PROBLEM DETAILS: Excluding images, repeat the data exactly as given.

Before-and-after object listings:
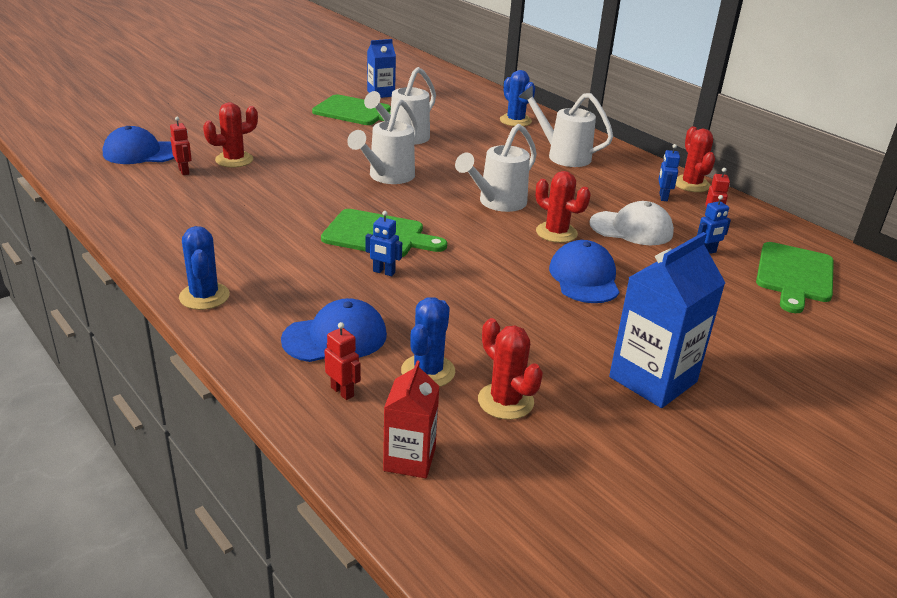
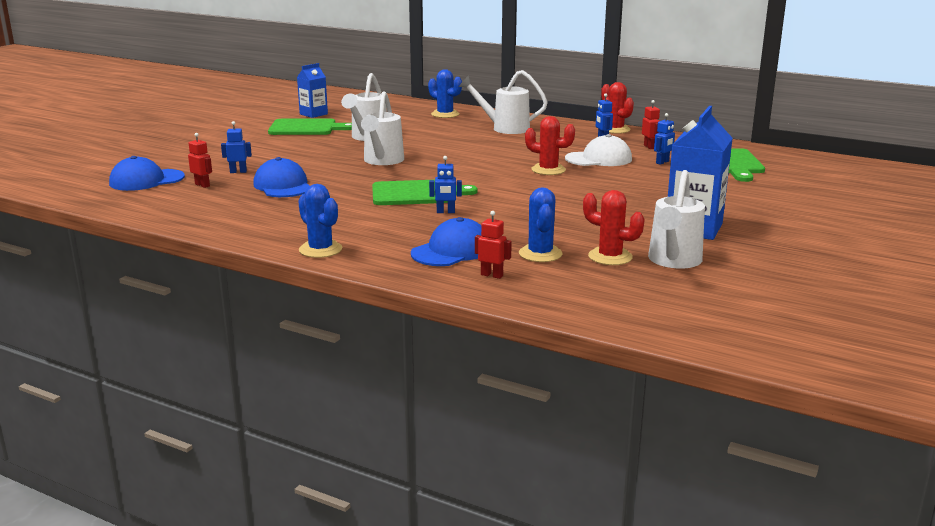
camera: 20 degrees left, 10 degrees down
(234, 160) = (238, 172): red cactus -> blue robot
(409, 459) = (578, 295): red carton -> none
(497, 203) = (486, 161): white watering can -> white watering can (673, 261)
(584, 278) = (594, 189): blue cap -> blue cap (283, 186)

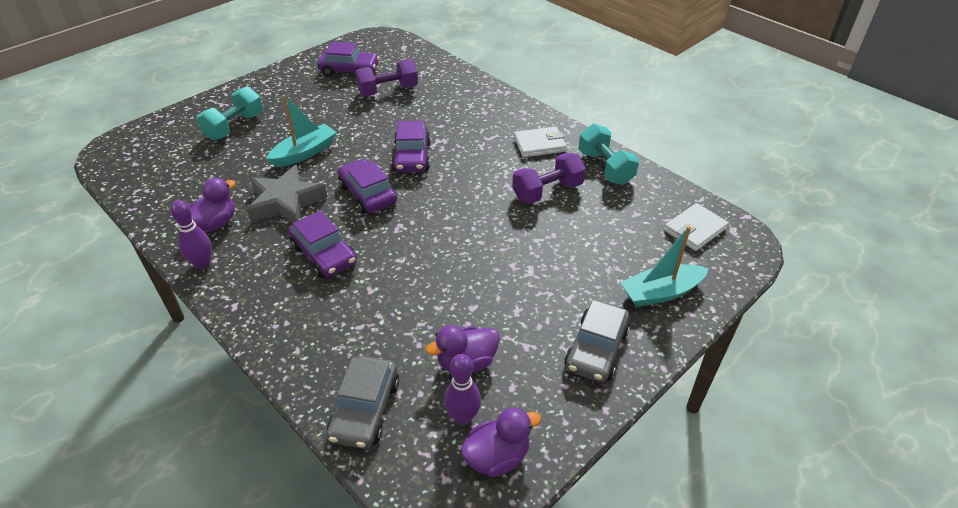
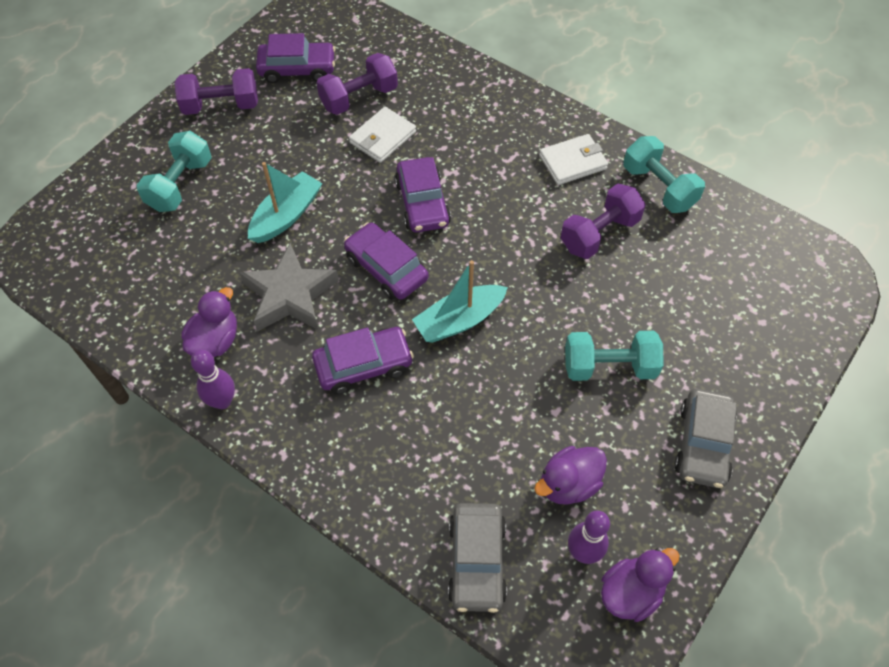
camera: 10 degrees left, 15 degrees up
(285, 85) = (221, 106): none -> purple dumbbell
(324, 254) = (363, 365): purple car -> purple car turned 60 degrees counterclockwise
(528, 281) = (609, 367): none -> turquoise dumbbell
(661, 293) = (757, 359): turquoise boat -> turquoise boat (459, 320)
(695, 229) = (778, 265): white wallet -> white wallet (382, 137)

YOUR SOLUTION:
camera: 20 degrees left, 10 degrees down
(234, 160) = (238, 172): red cactus -> blue robot
(409, 459) = (578, 295): red carton -> none
(497, 203) = (486, 161): white watering can -> white watering can (673, 261)
(584, 278) = (594, 189): blue cap -> blue cap (283, 186)

camera: 10 degrees left, 15 degrees up
(285, 85) = (221, 106): none -> purple dumbbell
(324, 254) = (363, 365): purple car -> purple car turned 60 degrees counterclockwise
(528, 281) = (609, 367): none -> turquoise dumbbell
(661, 293) = (757, 359): turquoise boat -> turquoise boat (459, 320)
(695, 229) = (778, 265): white wallet -> white wallet (382, 137)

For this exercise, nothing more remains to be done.